Task goal: Return the lines below that contain the word "black".
[Material provided — start]
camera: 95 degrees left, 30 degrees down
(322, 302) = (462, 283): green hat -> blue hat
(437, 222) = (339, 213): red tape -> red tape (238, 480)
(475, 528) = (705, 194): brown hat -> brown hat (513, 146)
[Material provided — finish]
[Material provided — start]
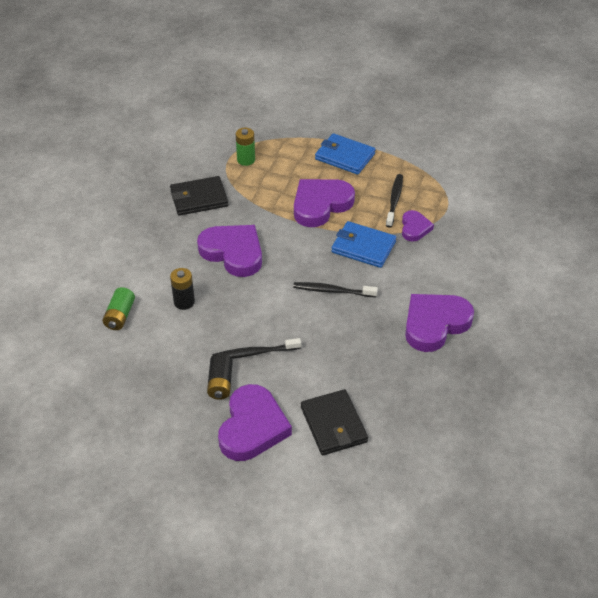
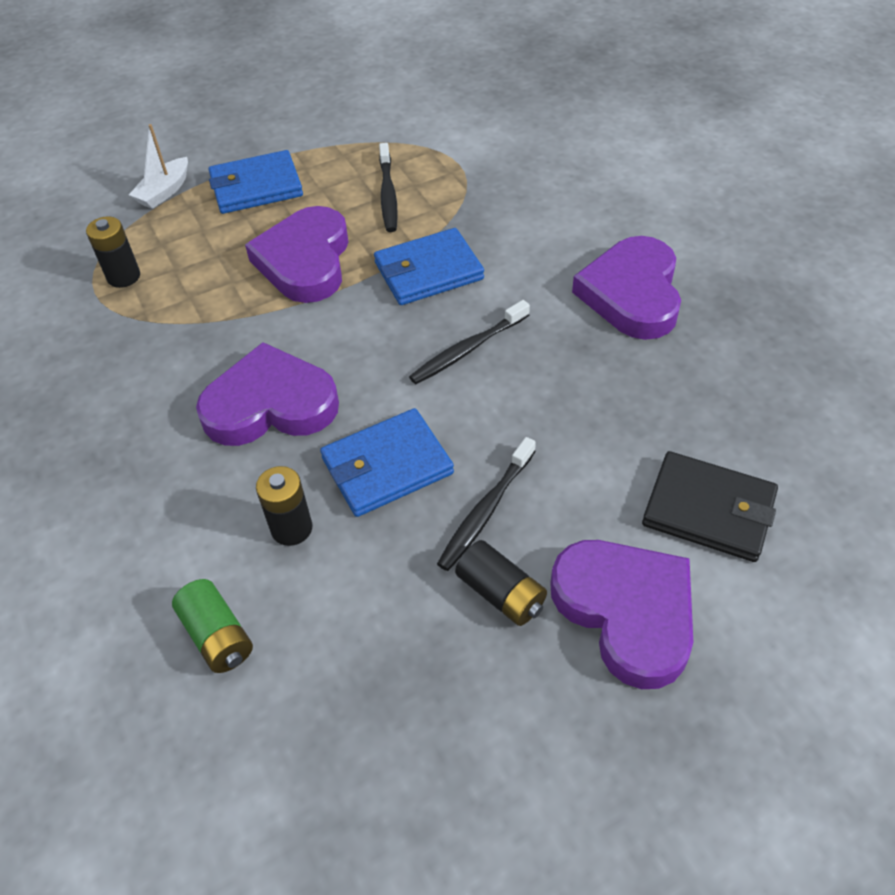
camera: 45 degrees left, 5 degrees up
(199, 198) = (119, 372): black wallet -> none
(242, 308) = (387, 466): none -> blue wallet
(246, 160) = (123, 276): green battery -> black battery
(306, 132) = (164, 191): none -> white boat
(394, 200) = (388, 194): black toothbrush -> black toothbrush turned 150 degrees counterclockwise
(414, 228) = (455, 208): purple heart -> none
[Material provided — finish]
Expected answer:
(199, 198) = (119, 372): black wallet -> none
(246, 160) = (123, 276): green battery -> black battery
(394, 200) = (388, 194): black toothbrush -> black toothbrush turned 150 degrees counterclockwise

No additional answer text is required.